WHAT THE TASK REQUIRES - Check every line of the entries below for the word "none", then give only the number of lines that have it.

STUDY MATERIAL -
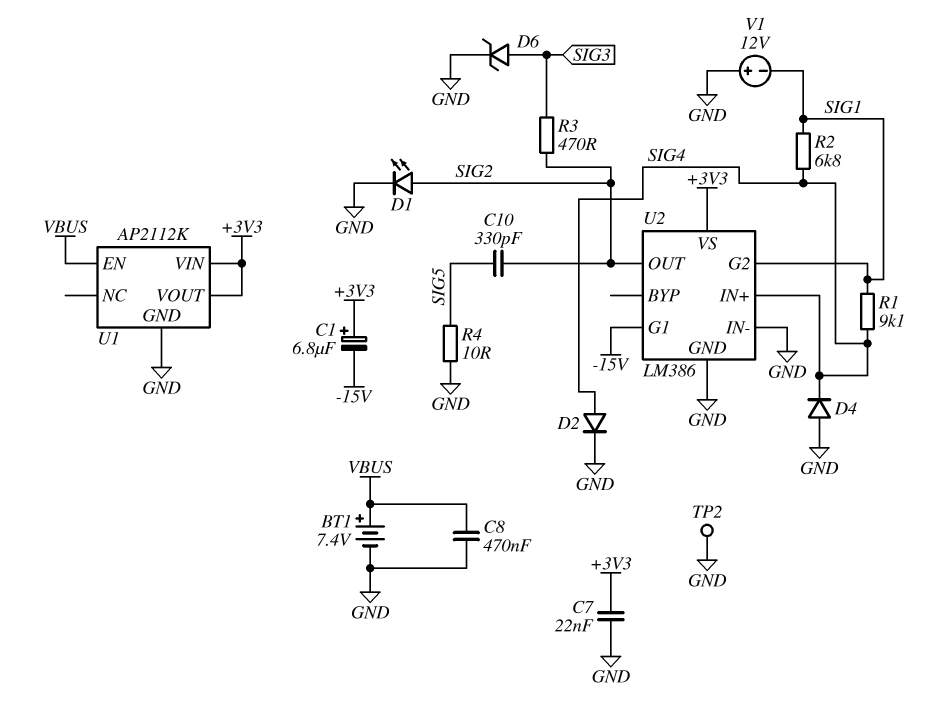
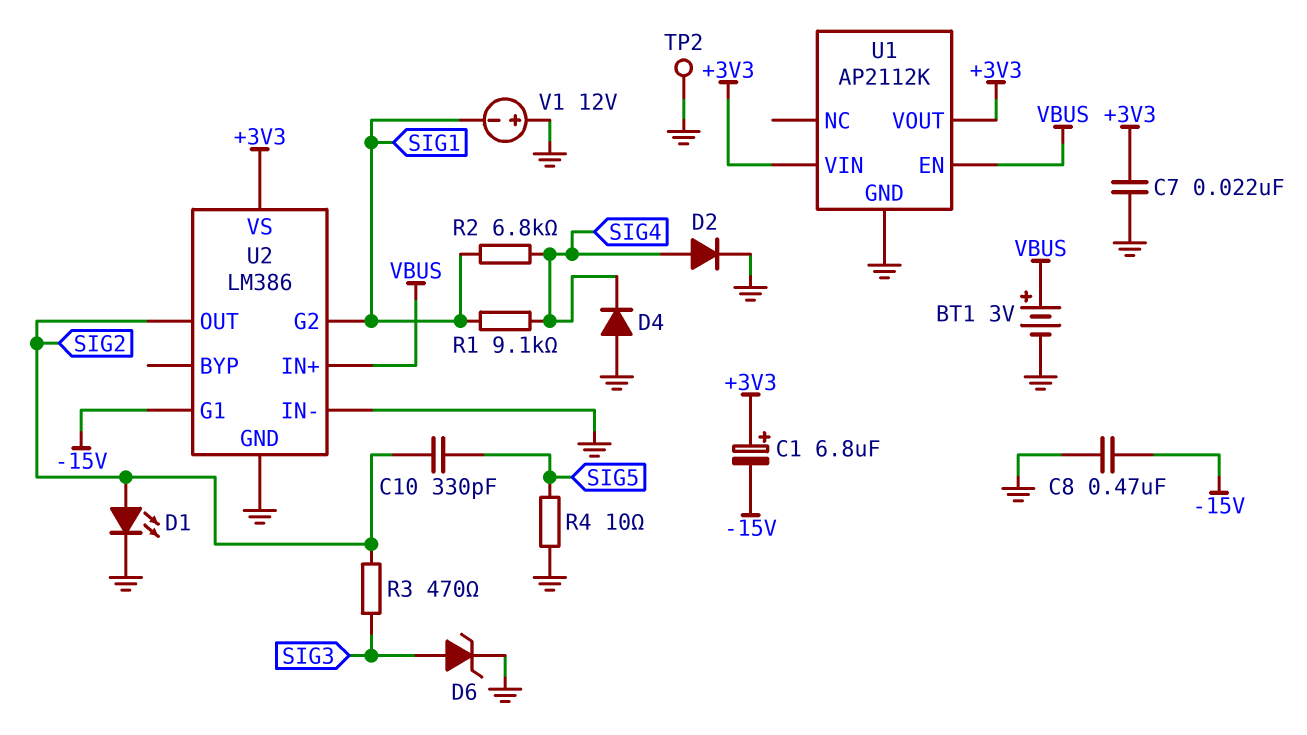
BT1: 7.4V (plus VBUS, minus GND) -> 3V (plus VBUS, minus GND)
C8: 470nF (GND, VBUS) -> 470nF (-15V, GND)
U2 pin IN+: SIG4 -> VBUS

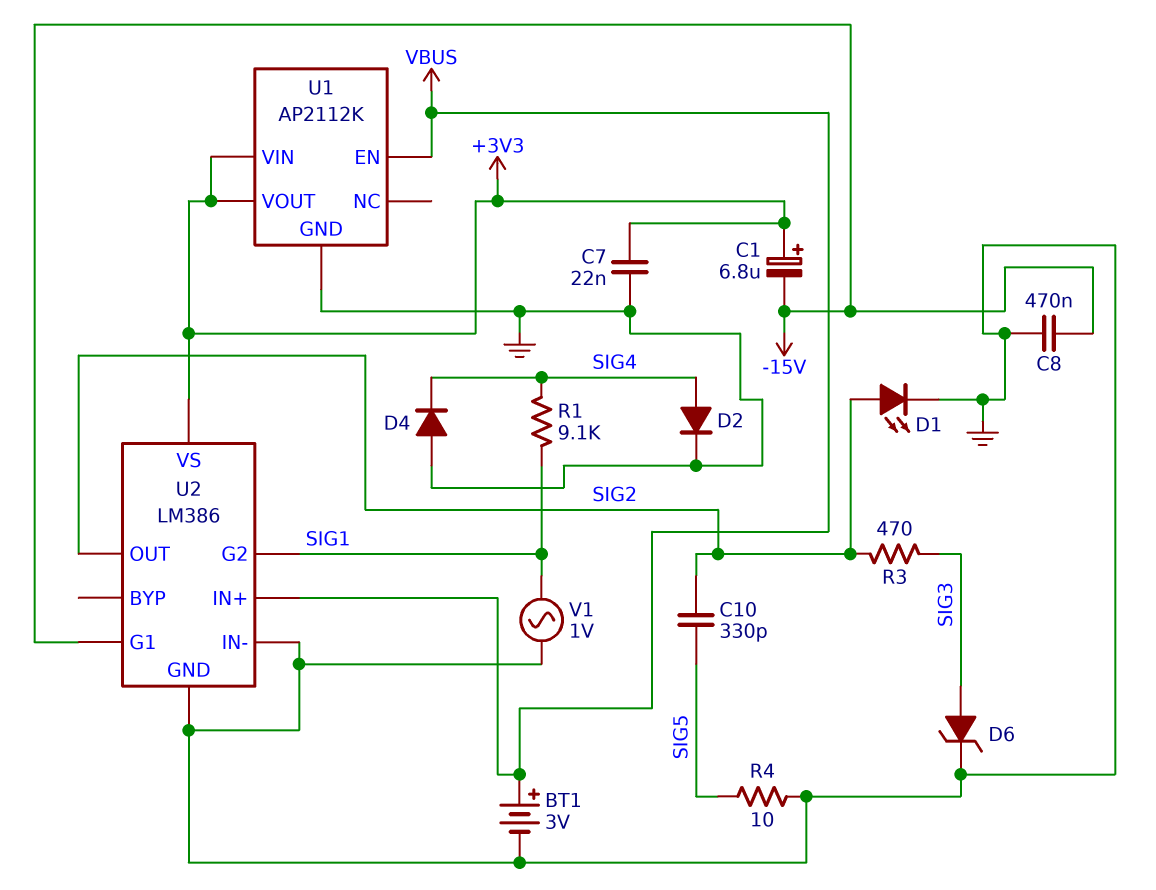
R2: 6.8k (SIG1, SIG4) -> none
TP2: test point (GND) -> none
V1: 12V (plus GND, minus SIG1) -> AC 1V (GND, SIG1)

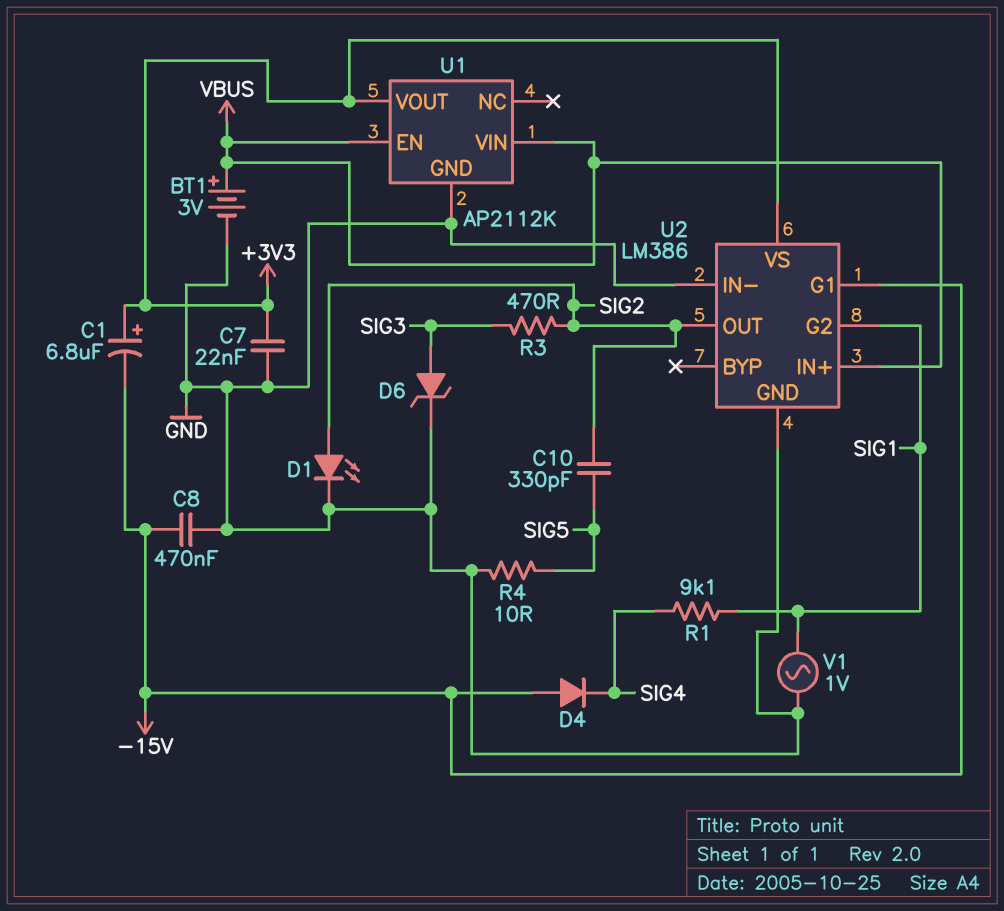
D2: diode (A SIG4, K GND) -> none
D4: diode (A GND, K SIG4) -> diode (A -15V, K SIG4)
U1 pin VIN: +3V3 -> VBUS

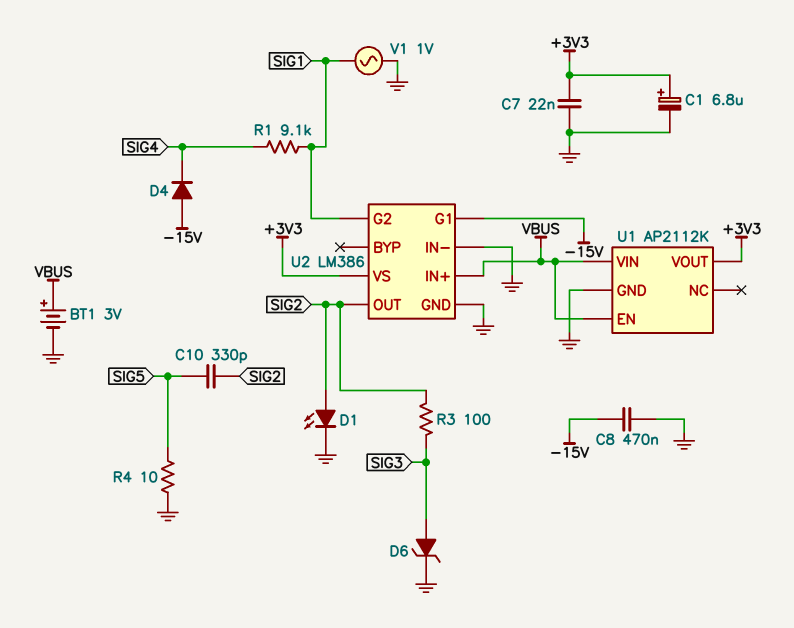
C1: 6.8uF (plus +3V3, minus -15V) -> 6.8uF (plus +3V3, minus GND)
R3: 470 (SIG2, SIG3) -> 100 (SIG2, SIG3)

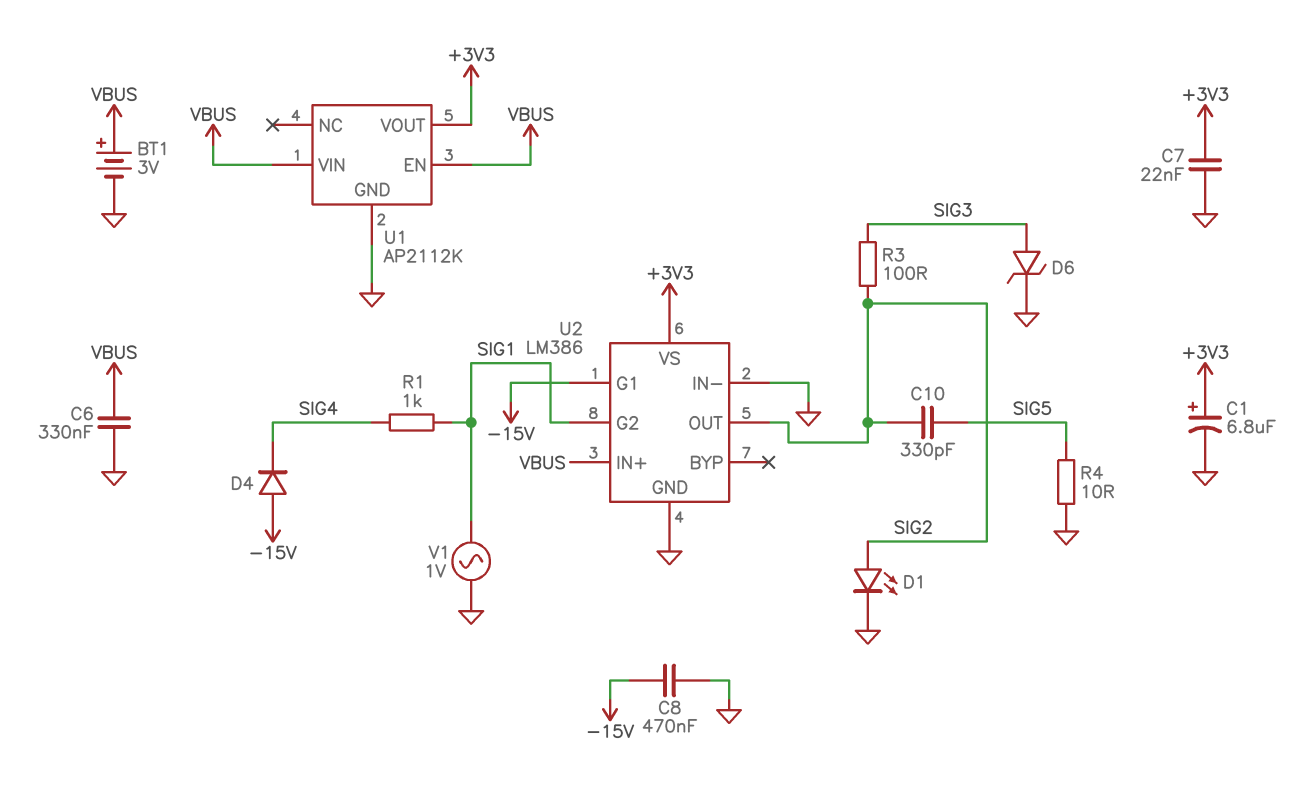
C6: none -> 330nF (GND, VBUS)
R1: 9.1k (SIG1, SIG4) -> 1k (SIG1, SIG4)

WRITTEN SOLUTION - 4